■ ABOUT THIS EXERCISE
Throughout the material below, tally the lines containing "ledetata" and give the total with no accompanying text.

■ RECORDS FOR THE TASK
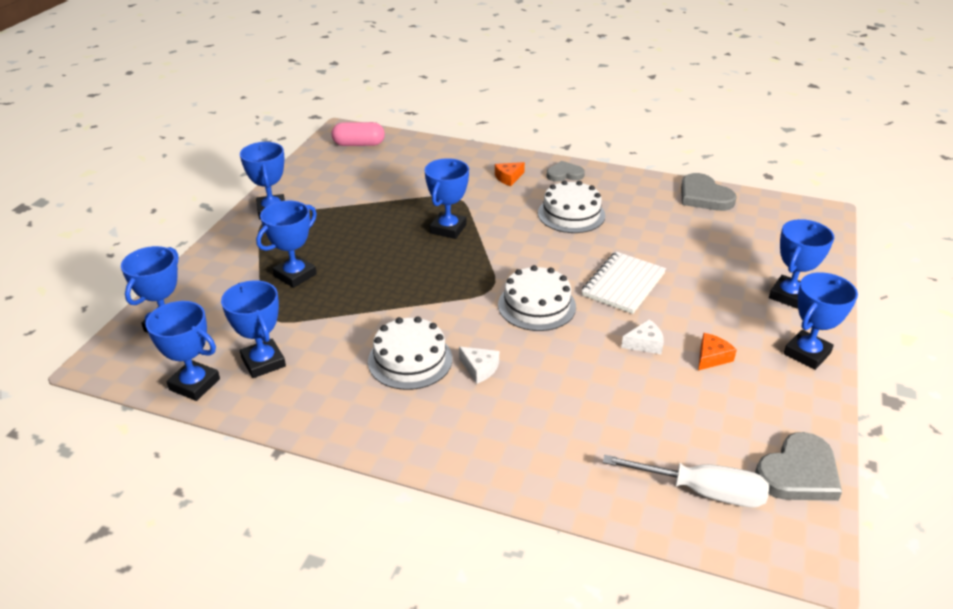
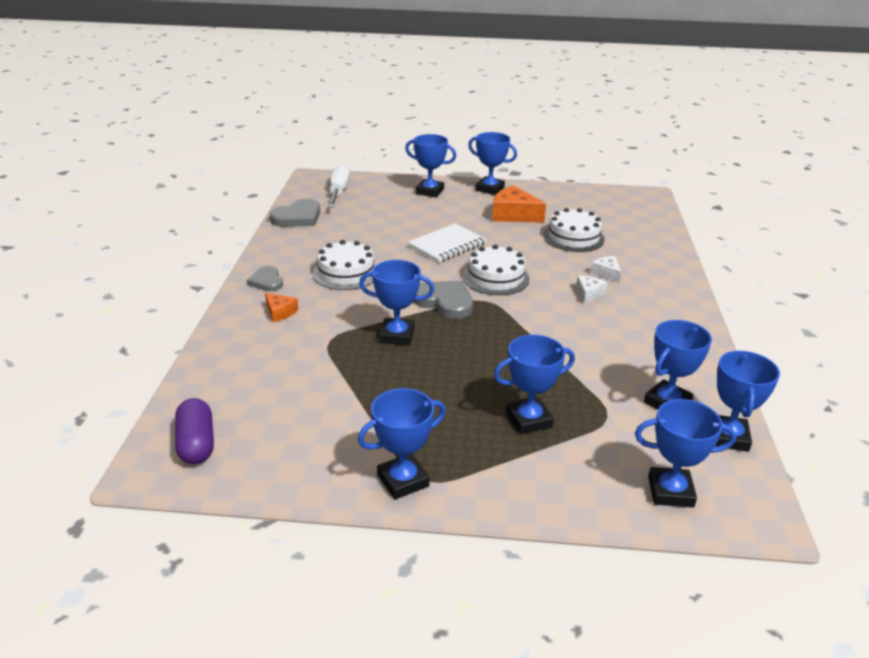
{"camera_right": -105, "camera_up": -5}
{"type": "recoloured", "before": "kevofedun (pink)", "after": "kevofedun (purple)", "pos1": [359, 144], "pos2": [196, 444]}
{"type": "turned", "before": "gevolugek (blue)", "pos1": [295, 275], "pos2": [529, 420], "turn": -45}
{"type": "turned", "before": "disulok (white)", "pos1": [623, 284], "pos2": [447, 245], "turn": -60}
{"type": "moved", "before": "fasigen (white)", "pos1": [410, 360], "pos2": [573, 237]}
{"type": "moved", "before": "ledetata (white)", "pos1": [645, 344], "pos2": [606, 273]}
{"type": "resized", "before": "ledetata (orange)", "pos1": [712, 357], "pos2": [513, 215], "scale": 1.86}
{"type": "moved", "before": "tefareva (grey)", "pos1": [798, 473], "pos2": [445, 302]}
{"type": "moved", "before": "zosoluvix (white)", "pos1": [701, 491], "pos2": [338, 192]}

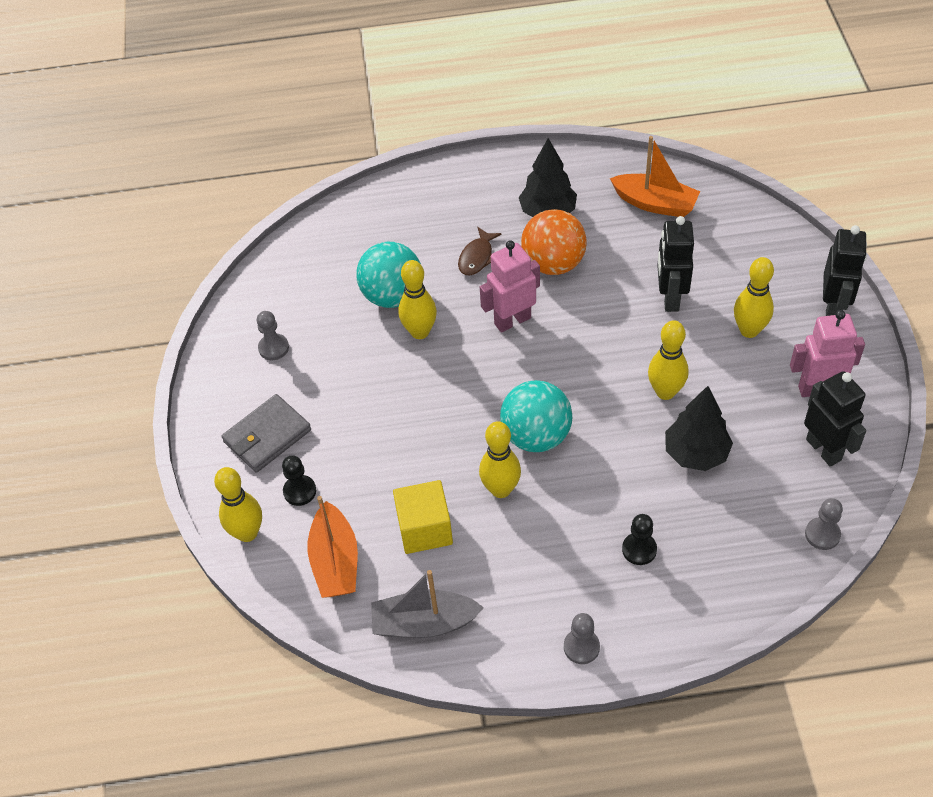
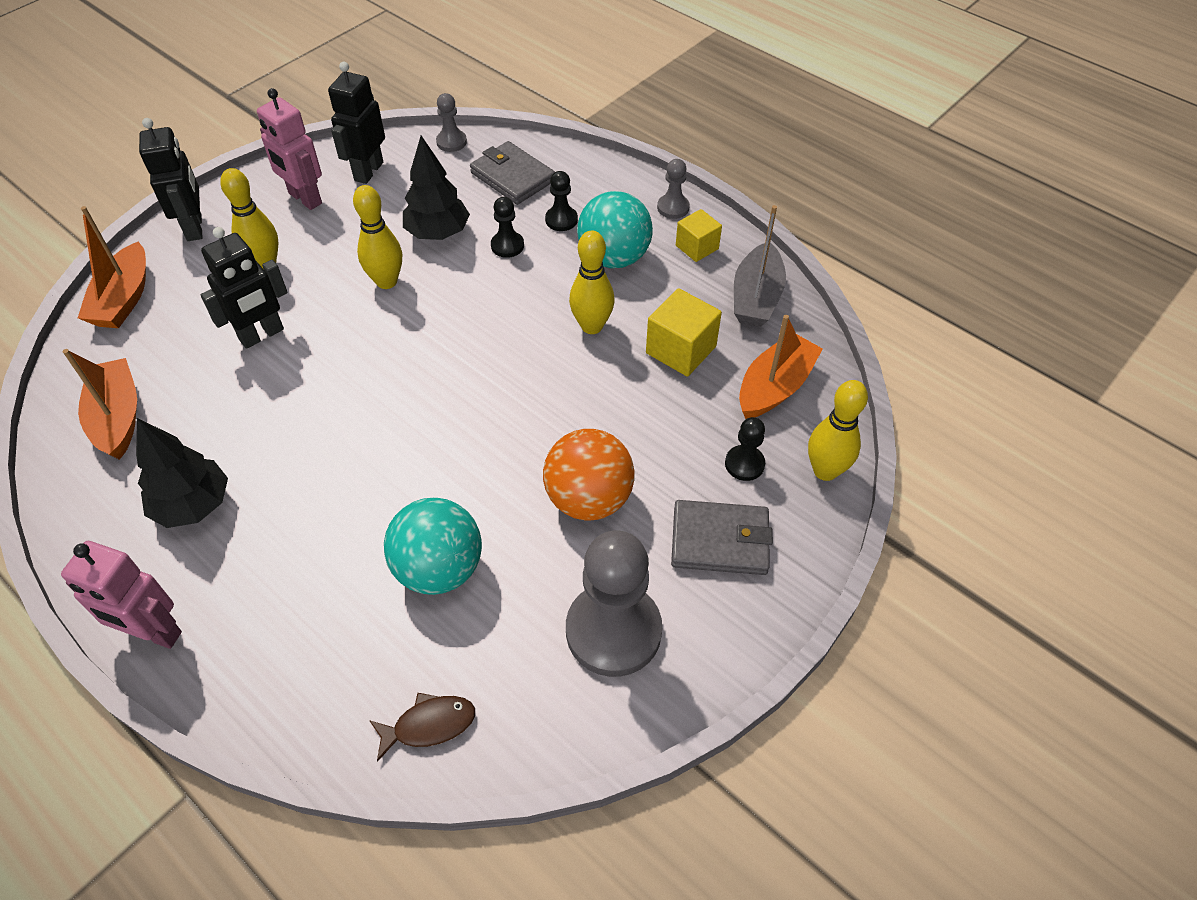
{"camera_right": -135, "camera_up": 0}
{"type": "moved", "before": "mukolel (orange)", "pos1": [553, 264], "pos2": [589, 499]}
{"type": "turned", "before": "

■ WRITTEN ANSWER
2